• Prompt
Start at the line with "blue ring: 0 -> 4" in the records below, stop at the line with "green shoe: 11 -> 6", and return every line in that span exactly, the two end lines included.

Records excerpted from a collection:
================

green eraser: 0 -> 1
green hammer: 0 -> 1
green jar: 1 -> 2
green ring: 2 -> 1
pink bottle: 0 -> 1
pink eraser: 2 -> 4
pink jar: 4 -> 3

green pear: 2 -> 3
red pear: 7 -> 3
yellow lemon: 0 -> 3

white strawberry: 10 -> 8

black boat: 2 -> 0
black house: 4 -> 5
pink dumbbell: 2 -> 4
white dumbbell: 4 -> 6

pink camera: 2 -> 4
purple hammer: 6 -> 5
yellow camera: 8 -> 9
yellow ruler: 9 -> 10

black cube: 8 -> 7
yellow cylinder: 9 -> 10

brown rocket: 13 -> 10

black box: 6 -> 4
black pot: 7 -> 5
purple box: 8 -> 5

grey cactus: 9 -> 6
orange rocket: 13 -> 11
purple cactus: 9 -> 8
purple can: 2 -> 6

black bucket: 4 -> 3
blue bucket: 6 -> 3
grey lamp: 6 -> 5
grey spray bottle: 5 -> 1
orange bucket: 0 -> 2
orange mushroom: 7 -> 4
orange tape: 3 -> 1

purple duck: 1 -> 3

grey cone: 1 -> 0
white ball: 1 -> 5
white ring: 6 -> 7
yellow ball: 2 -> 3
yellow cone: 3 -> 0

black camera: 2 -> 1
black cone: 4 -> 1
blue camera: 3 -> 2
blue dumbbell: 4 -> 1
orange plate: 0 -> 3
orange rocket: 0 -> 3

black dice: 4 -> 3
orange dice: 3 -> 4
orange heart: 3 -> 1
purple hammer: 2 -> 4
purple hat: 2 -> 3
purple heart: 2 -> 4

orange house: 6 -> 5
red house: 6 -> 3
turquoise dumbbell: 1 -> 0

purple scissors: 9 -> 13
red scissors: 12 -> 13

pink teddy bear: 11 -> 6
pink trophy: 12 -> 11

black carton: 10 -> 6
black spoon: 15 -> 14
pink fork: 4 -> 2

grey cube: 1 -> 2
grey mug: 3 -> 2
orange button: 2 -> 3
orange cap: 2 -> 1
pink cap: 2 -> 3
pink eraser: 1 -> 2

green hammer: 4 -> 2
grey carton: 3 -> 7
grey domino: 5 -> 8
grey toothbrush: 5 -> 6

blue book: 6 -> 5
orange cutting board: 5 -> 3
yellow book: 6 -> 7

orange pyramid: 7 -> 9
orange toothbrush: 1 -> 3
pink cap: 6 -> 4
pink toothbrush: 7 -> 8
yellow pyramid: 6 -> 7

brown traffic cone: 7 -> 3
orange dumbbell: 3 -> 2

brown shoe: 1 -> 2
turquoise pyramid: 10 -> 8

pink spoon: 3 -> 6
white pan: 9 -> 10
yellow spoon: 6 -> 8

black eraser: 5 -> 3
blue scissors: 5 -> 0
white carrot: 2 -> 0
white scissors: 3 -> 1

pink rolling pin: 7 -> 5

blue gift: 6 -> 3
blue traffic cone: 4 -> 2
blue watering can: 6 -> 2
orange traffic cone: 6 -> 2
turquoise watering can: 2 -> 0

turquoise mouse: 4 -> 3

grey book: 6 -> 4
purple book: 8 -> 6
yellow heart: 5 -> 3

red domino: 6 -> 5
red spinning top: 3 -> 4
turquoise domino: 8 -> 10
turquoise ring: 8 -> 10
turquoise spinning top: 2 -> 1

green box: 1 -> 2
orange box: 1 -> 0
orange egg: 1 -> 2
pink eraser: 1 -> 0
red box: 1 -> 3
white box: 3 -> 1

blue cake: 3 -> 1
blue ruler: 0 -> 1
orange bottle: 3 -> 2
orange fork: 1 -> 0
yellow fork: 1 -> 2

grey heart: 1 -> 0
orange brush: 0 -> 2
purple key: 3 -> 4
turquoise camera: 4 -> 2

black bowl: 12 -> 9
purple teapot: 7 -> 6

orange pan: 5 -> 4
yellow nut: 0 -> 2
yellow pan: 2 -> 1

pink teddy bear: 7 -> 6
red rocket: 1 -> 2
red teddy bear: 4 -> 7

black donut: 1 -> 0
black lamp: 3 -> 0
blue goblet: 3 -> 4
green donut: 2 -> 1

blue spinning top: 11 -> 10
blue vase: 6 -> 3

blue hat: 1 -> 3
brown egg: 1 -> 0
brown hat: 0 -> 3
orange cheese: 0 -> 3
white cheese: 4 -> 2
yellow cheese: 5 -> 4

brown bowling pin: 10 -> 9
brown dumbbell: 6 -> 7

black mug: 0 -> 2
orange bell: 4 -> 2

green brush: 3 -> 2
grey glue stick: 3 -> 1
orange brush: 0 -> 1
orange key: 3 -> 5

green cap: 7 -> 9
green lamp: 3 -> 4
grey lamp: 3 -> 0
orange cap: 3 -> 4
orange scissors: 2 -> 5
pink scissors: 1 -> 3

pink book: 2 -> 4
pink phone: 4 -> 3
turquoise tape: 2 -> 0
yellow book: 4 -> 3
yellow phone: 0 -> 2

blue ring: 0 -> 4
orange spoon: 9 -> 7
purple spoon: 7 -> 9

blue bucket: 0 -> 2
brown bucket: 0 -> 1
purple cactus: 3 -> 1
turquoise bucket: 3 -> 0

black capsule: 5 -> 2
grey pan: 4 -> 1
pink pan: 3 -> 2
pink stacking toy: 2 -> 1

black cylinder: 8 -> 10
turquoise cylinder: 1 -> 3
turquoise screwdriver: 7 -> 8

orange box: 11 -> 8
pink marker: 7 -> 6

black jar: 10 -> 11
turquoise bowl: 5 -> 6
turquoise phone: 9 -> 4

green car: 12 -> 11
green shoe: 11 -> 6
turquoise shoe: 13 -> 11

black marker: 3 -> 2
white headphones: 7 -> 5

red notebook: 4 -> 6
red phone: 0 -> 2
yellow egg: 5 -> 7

================

• Answer space
blue ring: 0 -> 4
orange spoon: 9 -> 7
purple spoon: 7 -> 9

blue bucket: 0 -> 2
brown bucket: 0 -> 1
purple cactus: 3 -> 1
turquoise bucket: 3 -> 0

black capsule: 5 -> 2
grey pan: 4 -> 1
pink pan: 3 -> 2
pink stacking toy: 2 -> 1

black cylinder: 8 -> 10
turquoise cylinder: 1 -> 3
turquoise screwdriver: 7 -> 8

orange box: 11 -> 8
pink marker: 7 -> 6

black jar: 10 -> 11
turquoise bowl: 5 -> 6
turquoise phone: 9 -> 4

green car: 12 -> 11
green shoe: 11 -> 6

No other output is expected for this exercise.